Shape position updates:
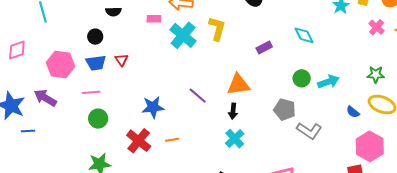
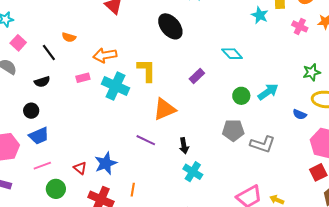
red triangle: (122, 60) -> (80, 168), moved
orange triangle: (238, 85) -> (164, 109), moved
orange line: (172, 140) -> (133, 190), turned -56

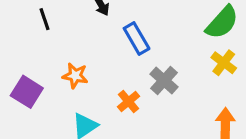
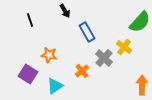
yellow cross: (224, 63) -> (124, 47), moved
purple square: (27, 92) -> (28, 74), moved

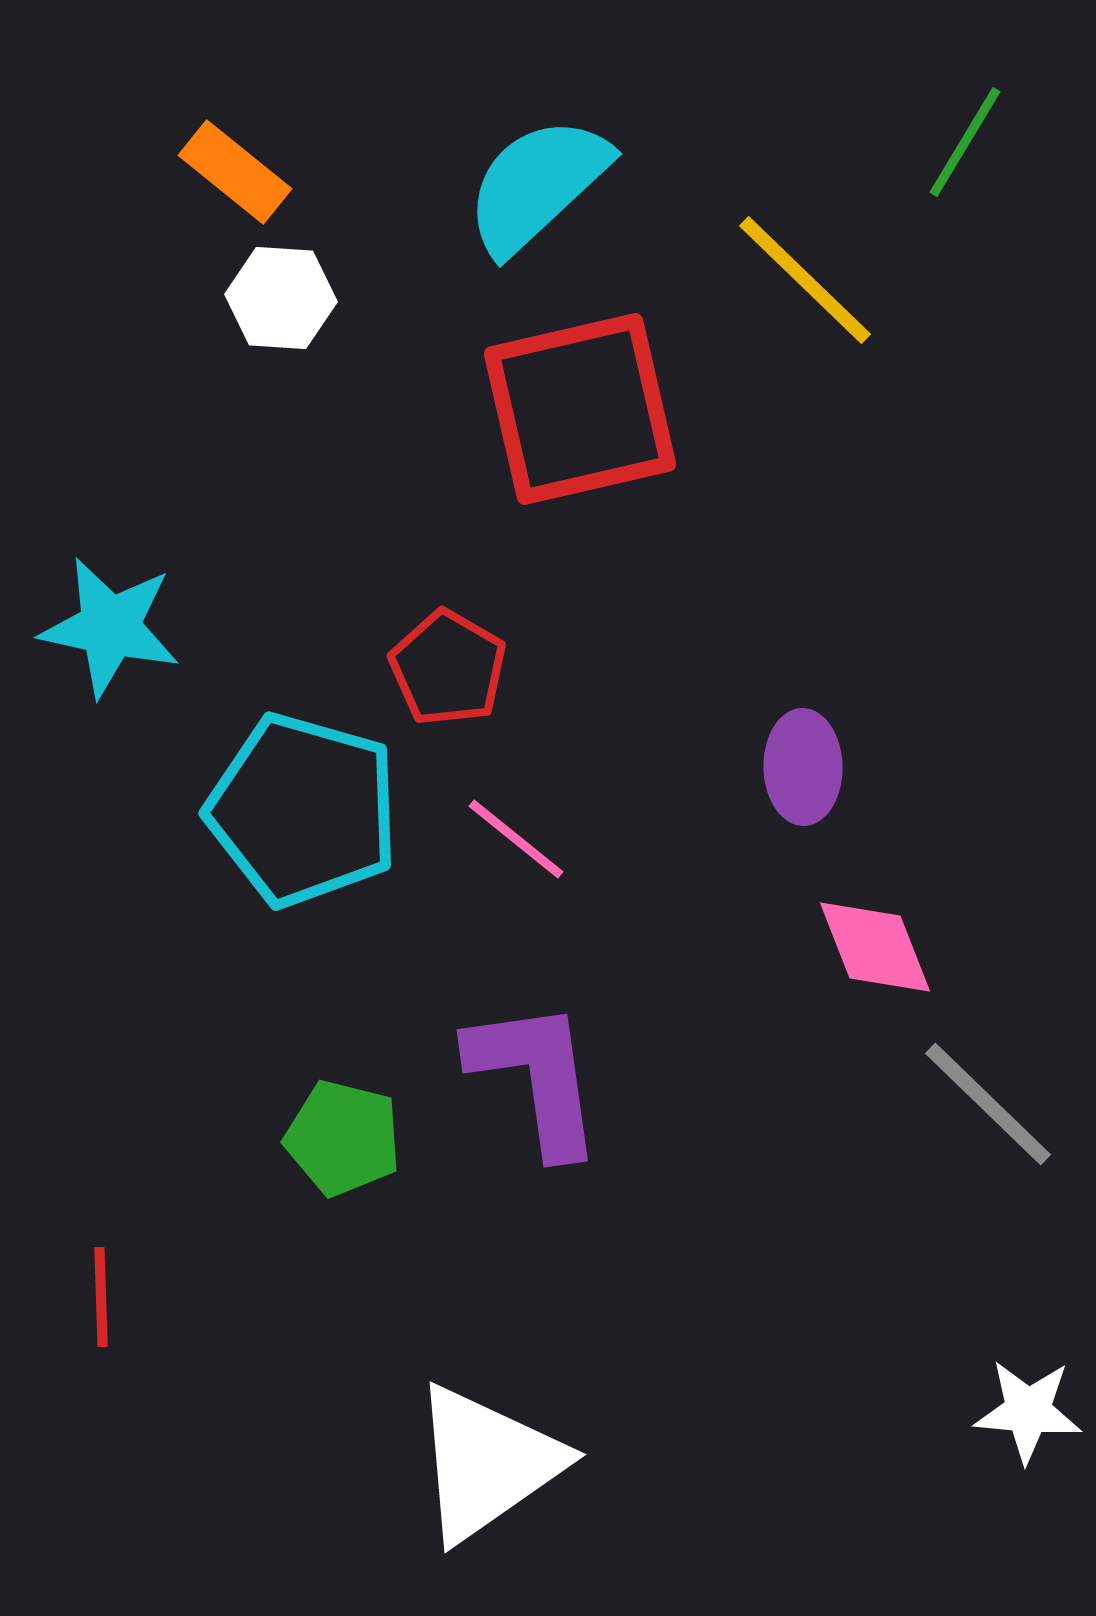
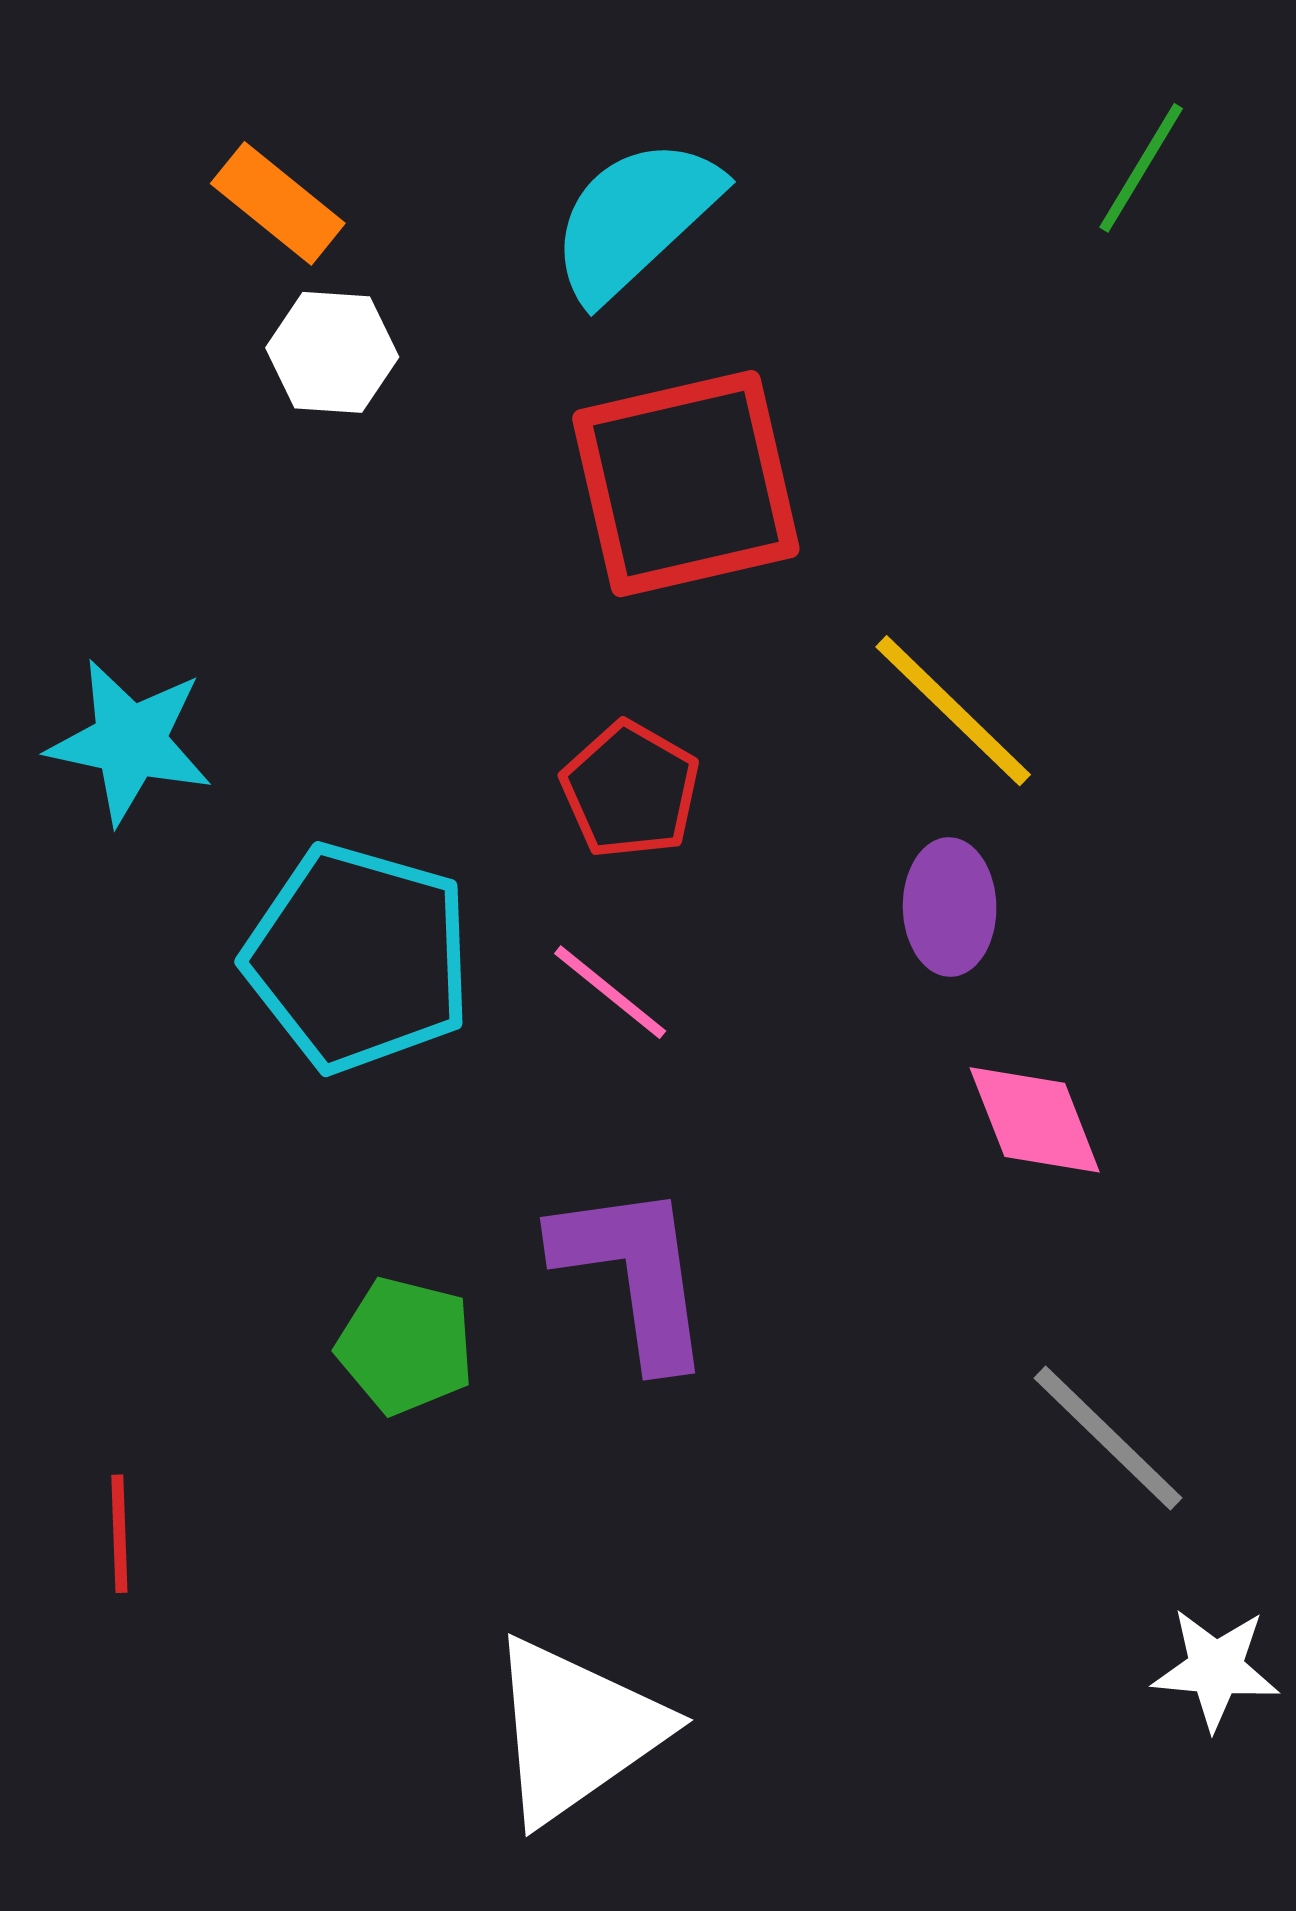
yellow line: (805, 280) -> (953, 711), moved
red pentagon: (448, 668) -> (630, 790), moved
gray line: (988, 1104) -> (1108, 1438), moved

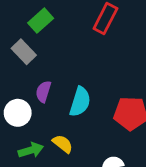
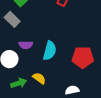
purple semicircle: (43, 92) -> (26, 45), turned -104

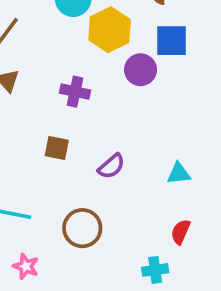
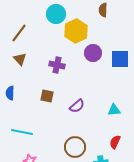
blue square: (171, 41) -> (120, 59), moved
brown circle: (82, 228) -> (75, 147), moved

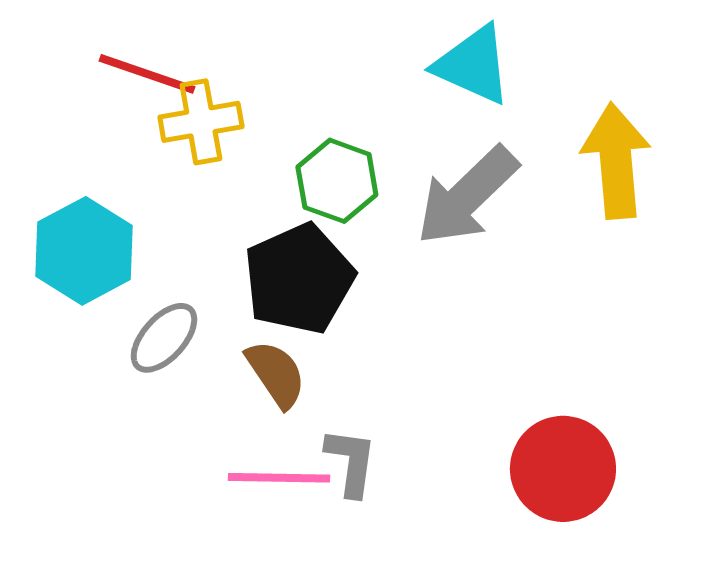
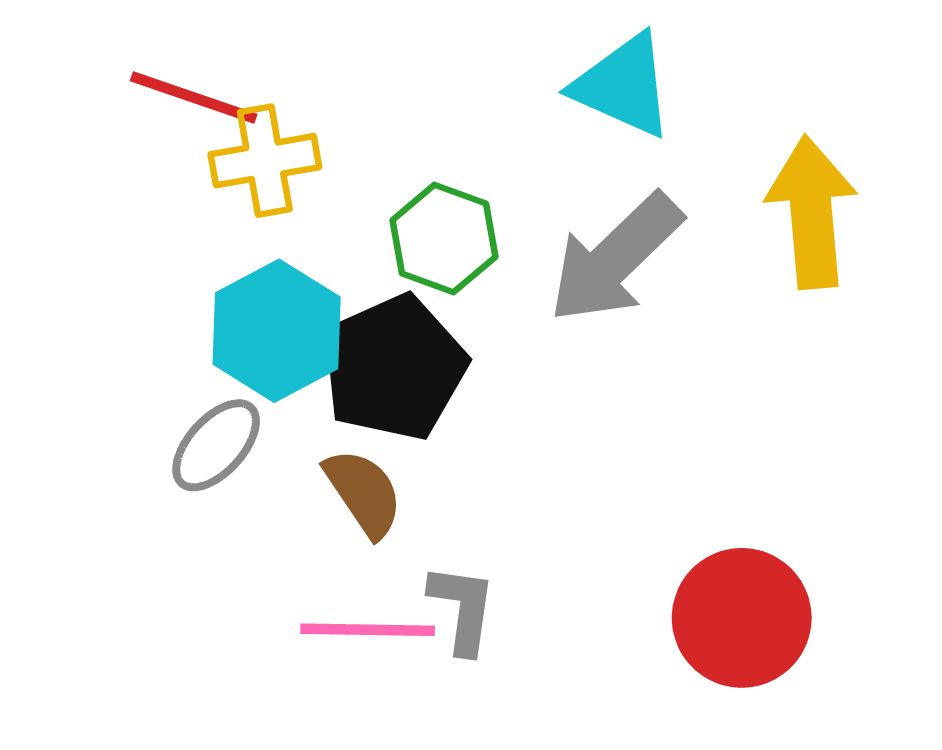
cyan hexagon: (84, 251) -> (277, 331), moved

Exercise.
The data above should be set down again exactly, with the pictures omitted.

Answer section.
red triangle: (122, 60) -> (80, 168), moved
orange triangle: (238, 85) -> (164, 109), moved
orange line: (172, 140) -> (133, 190), turned -56

yellow cross: (224, 63) -> (124, 47), moved
purple square: (27, 92) -> (28, 74), moved

yellow line: (805, 280) -> (953, 711), moved
red pentagon: (448, 668) -> (630, 790), moved
gray line: (988, 1104) -> (1108, 1438), moved

purple semicircle: (43, 92) -> (26, 45), turned -104

blue square: (171, 41) -> (120, 59), moved
brown circle: (82, 228) -> (75, 147), moved

cyan hexagon: (84, 251) -> (277, 331), moved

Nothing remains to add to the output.